» **Task directions**
The word "spoon" marks the lines to keep; find each one in the data and copy it.

Stored items from a collection
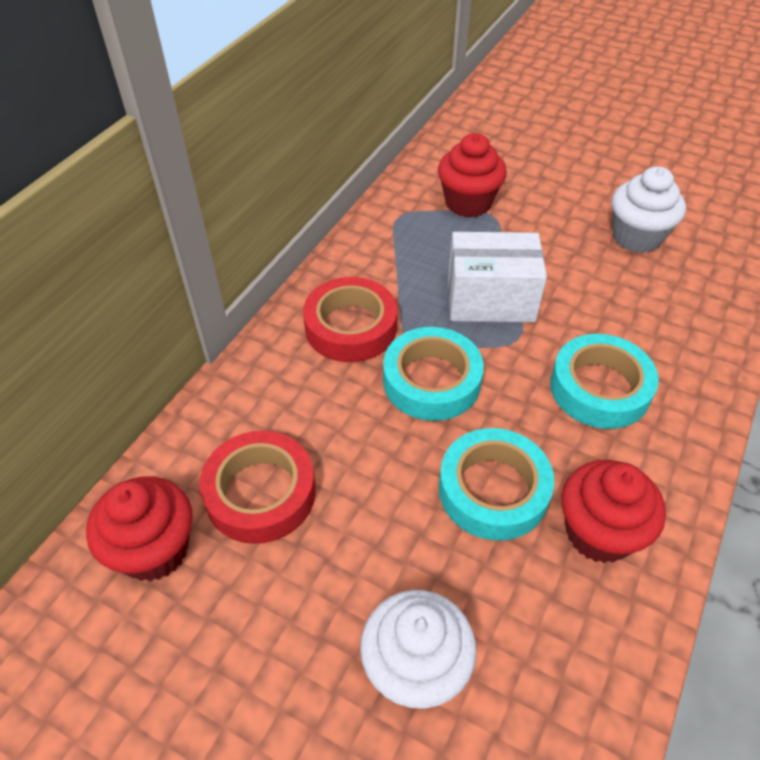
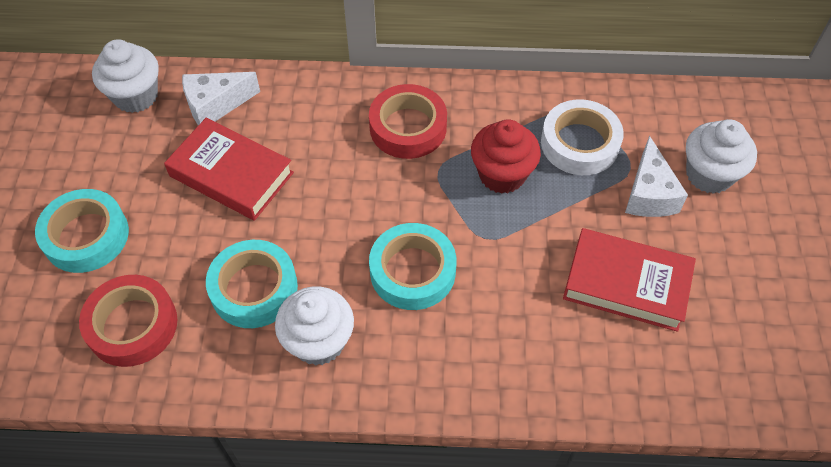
red book: 0 -> 2
red cupcake: 3 -> 1
white box: 1 -> 0
white cheese: 0 -> 2
white cupcake: 2 -> 3
white tape: 0 -> 1

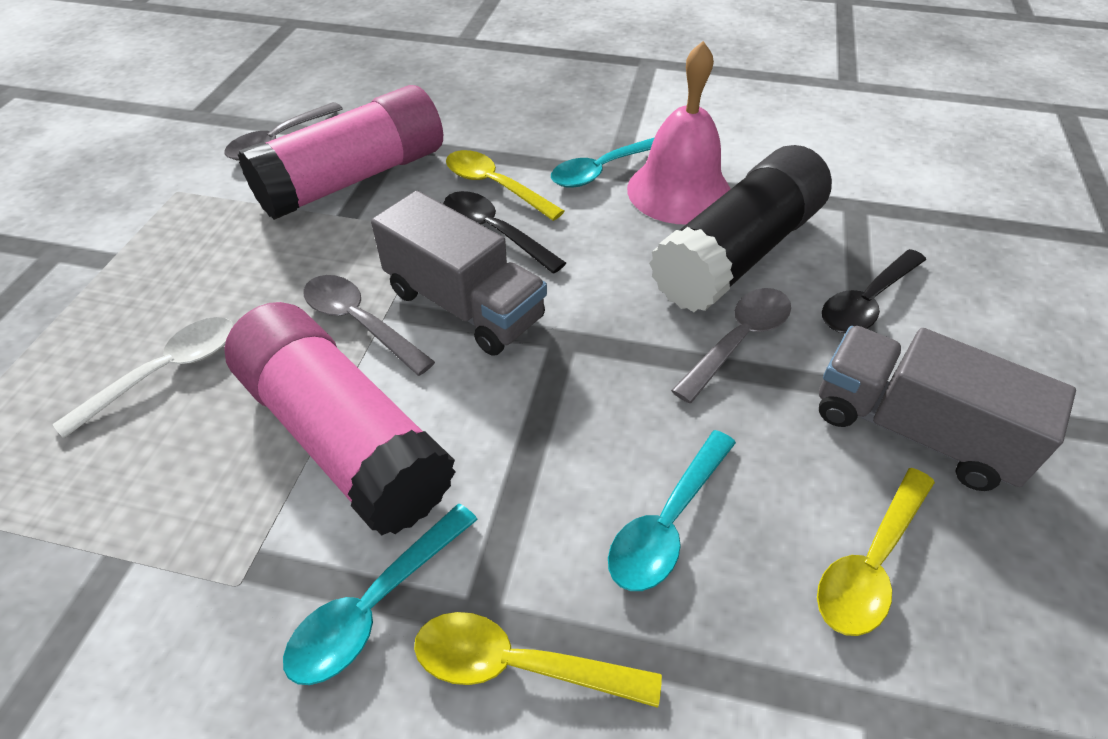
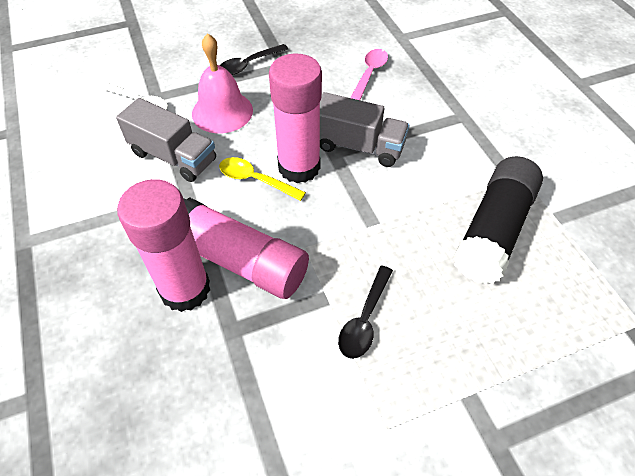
grey spoon: 3 -> 0
pink glue stick: 2 -> 3
pink spoon: 0 -> 1
turquoise spoon: 3 -> 0
yellow spoon: 3 -> 1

» **Task result**
grey spoon: 3 -> 0
pink spoon: 0 -> 1
turquoise spoon: 3 -> 0
yellow spoon: 3 -> 1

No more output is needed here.